■ Activity ■
Could you print exactly the lines of the listing below, starting at the line that has "blue boat: [151,197,197,277]" and ending at the line that has "turquoise capsule: [497,153,574,188]", and only those lines?

■ Records for this exercise ■
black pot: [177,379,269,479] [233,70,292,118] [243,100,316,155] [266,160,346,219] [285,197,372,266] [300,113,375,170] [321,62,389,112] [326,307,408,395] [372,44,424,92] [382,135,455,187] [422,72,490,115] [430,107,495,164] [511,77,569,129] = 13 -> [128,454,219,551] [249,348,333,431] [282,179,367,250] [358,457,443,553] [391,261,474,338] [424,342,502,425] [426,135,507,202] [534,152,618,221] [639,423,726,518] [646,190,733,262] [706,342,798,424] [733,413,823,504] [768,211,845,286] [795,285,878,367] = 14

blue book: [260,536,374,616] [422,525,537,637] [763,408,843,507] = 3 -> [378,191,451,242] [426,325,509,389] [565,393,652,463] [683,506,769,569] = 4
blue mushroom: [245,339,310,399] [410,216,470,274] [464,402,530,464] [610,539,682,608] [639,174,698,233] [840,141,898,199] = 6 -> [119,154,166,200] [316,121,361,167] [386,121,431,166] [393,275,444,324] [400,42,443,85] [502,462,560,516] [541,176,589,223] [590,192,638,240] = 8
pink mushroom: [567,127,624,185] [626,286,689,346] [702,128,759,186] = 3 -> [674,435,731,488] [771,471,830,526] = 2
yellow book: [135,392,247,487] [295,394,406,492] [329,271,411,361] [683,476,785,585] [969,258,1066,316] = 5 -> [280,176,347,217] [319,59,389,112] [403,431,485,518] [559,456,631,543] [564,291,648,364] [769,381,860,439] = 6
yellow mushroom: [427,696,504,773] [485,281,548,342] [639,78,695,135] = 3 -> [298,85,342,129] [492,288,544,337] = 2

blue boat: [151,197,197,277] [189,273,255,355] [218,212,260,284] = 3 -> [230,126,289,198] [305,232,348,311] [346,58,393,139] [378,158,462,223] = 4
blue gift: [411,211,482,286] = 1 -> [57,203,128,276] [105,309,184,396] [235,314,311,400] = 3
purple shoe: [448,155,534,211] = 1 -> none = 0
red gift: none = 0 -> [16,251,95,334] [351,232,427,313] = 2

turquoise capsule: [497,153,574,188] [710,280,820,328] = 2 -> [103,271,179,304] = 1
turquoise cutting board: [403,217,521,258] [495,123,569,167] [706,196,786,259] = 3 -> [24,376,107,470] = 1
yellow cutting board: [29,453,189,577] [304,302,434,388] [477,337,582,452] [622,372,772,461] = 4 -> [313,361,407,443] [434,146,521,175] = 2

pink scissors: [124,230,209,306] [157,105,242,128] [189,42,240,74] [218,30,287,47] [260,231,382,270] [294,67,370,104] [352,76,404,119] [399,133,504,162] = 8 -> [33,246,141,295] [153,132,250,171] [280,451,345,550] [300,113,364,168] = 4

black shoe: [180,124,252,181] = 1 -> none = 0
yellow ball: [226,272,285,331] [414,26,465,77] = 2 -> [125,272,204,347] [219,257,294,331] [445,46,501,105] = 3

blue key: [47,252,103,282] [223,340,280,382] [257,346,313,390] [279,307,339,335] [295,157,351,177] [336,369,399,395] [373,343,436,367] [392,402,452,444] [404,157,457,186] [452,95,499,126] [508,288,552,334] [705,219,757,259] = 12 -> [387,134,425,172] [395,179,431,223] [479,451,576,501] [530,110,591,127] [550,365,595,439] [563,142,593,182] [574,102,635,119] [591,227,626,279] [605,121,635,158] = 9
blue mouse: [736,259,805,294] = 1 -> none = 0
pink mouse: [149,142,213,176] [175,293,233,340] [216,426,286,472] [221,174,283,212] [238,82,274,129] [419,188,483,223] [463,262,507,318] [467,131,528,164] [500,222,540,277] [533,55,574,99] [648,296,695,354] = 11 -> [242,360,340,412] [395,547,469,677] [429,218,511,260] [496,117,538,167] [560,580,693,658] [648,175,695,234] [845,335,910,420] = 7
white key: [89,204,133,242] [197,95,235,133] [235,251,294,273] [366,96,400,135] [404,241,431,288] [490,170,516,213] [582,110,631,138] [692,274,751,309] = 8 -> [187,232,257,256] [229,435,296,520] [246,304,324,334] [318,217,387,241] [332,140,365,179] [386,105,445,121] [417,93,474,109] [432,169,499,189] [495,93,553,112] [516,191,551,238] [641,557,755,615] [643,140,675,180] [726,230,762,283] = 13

■ Solution to this task ■
blue boat: [151,197,197,277] [189,273,255,355] [218,212,260,284] = 3 -> [230,126,289,198] [305,232,348,311] [346,58,393,139] [378,158,462,223] = 4
blue gift: [411,211,482,286] = 1 -> [57,203,128,276] [105,309,184,396] [235,314,311,400] = 3
purple shoe: [448,155,534,211] = 1 -> none = 0
red gift: none = 0 -> [16,251,95,334] [351,232,427,313] = 2

turquoise capsule: [497,153,574,188] [710,280,820,328] = 2 -> [103,271,179,304] = 1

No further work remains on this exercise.